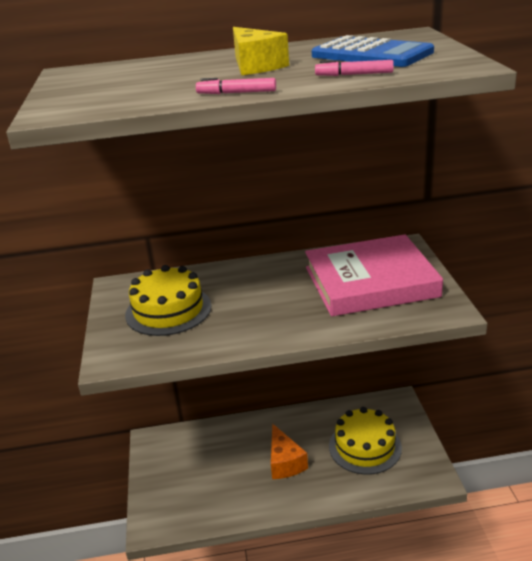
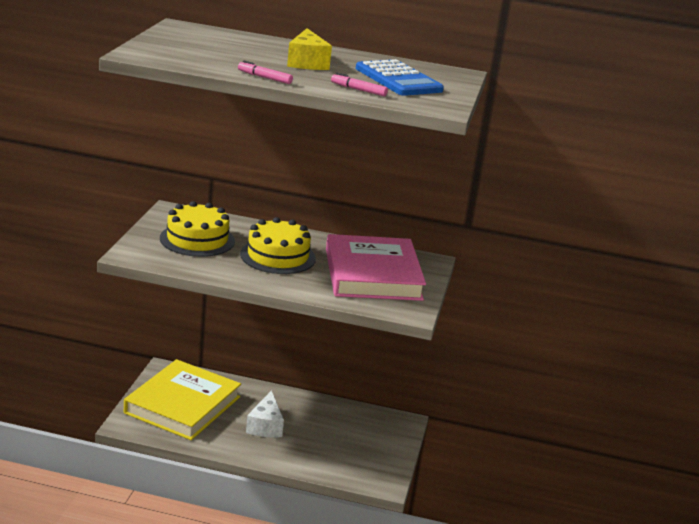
camera: 15 degrees right, 5 degrees down
orange cheese [271,424,308,479] -> white cheese [246,390,284,438]
pink book [305,234,443,316] -> pink book turned 75 degrees clockwise [326,234,426,301]
yellow cake [329,407,402,475] -> yellow cake moved to [240,217,316,274]
none -> yellow book [124,359,241,440]

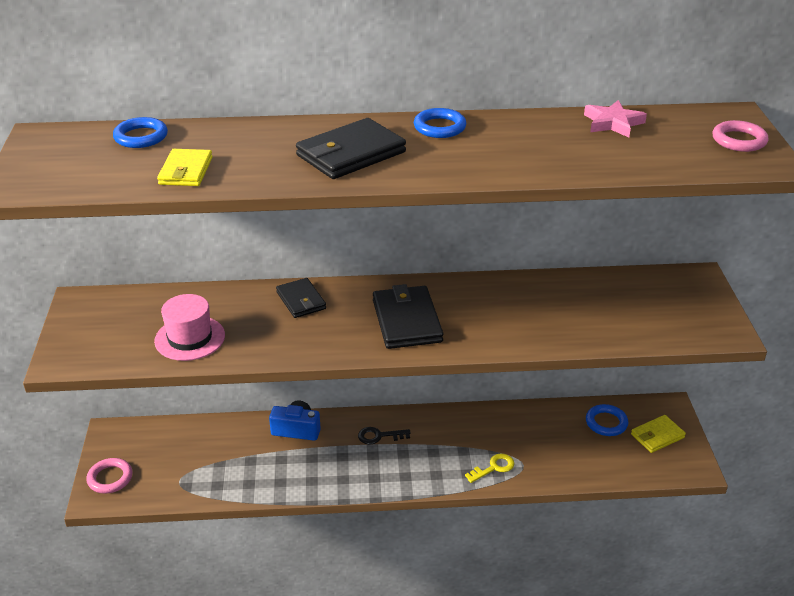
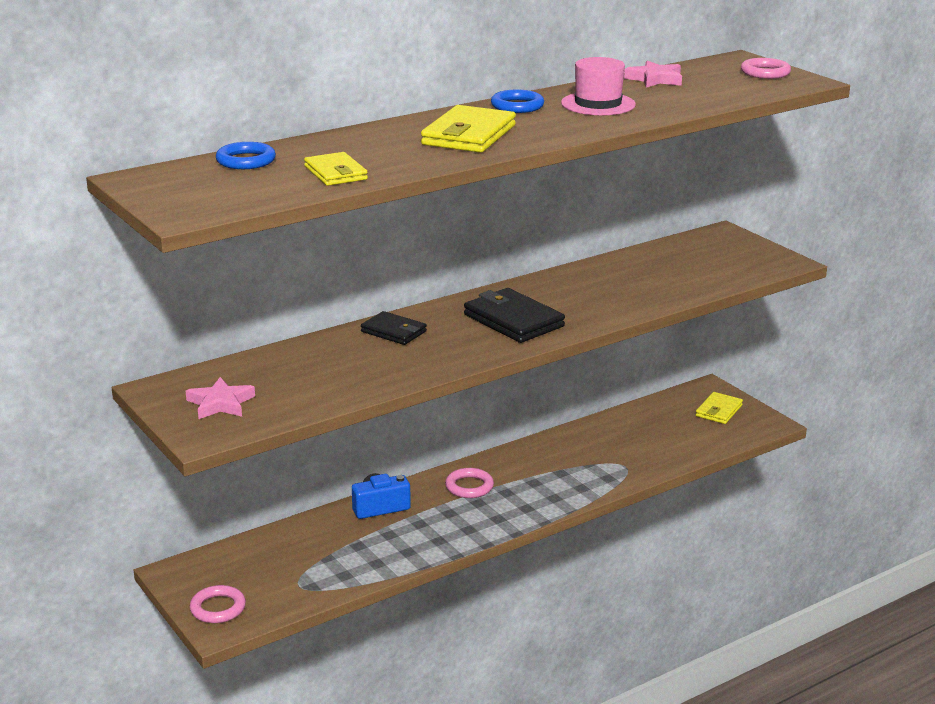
camera: 30 degrees left, 10 degrees down
pink hat [154,294,225,361] -> pink hat moved to [561,57,636,115]
black wallet [296,118,406,179] -> yellow wallet [421,105,516,153]
black key [358,427,411,445] -> pink ring [445,468,494,498]
yellow key [465,453,515,483] -> none
blue ring [586,404,628,436] -> none
none -> pink star [186,377,255,419]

__Task to complete__:
Please return the span of lines above that opens with the one containing "camera: 30 degrees left, 10 degrees down" and closes with the final line, both included, exactly as written and nothing more.

__Result of this exercise__:
camera: 30 degrees left, 10 degrees down
pink hat [154,294,225,361] -> pink hat moved to [561,57,636,115]
black wallet [296,118,406,179] -> yellow wallet [421,105,516,153]
black key [358,427,411,445] -> pink ring [445,468,494,498]
yellow key [465,453,515,483] -> none
blue ring [586,404,628,436] -> none
none -> pink star [186,377,255,419]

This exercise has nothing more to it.